(Items listed in a dataset)
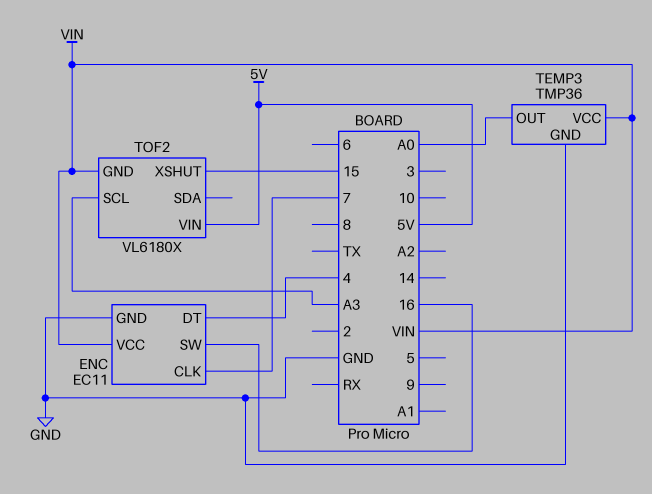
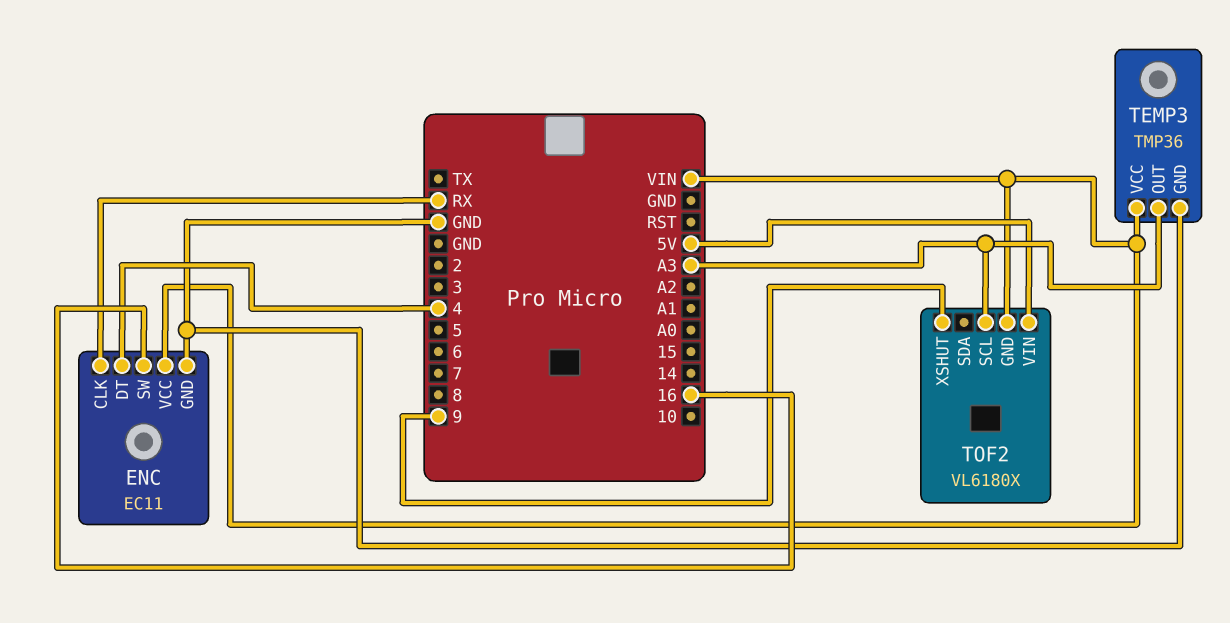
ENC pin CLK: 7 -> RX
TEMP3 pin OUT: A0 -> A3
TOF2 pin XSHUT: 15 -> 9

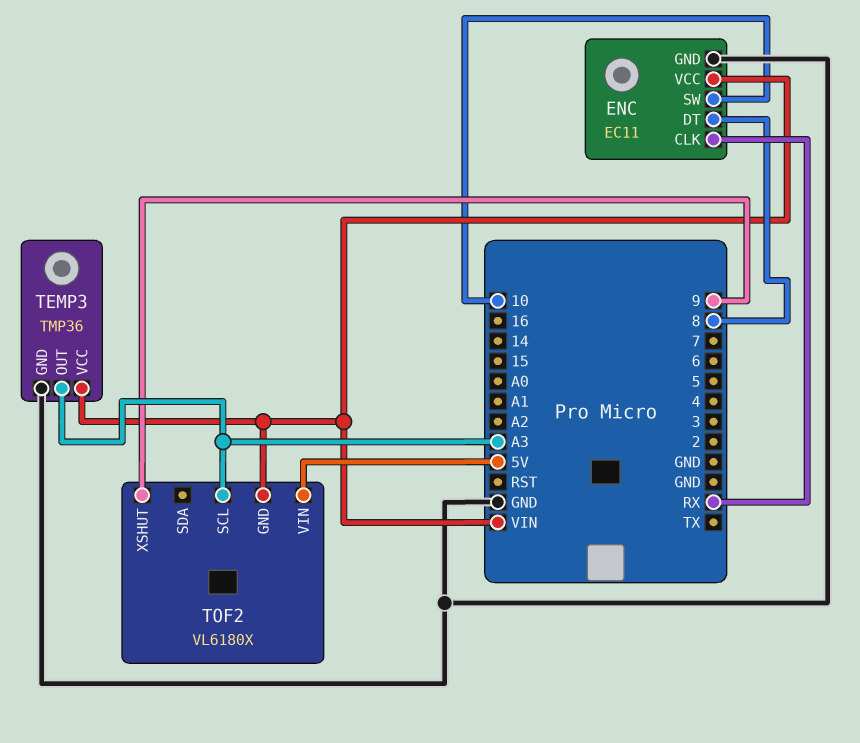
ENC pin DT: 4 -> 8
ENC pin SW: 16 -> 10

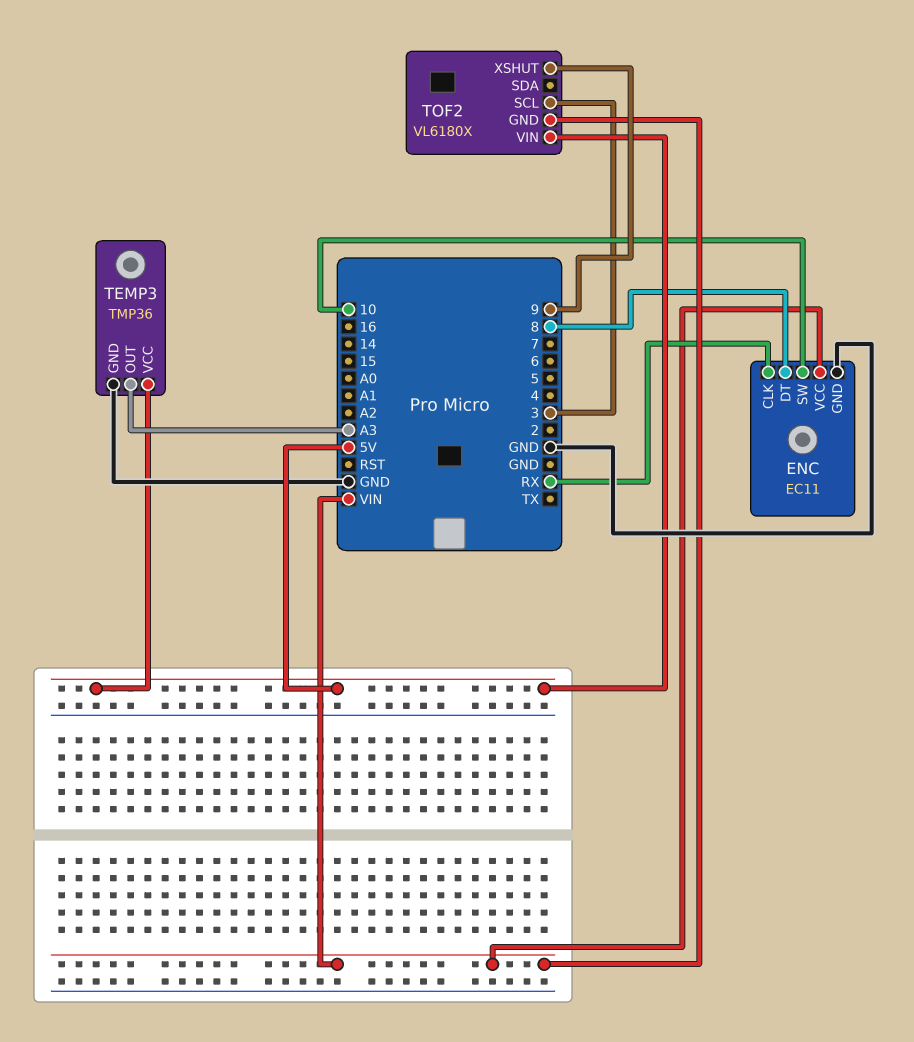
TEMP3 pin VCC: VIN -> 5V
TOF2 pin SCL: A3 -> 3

TO DO:
Copy exactly the lines from the line containing "ENC pin SW: 16 -> 10" through the last line of the records, both included, and omit every picture.

EXERCISE RESULT:
ENC pin SW: 16 -> 10

TEMP3 pin VCC: VIN -> 5V
TOF2 pin SCL: A3 -> 3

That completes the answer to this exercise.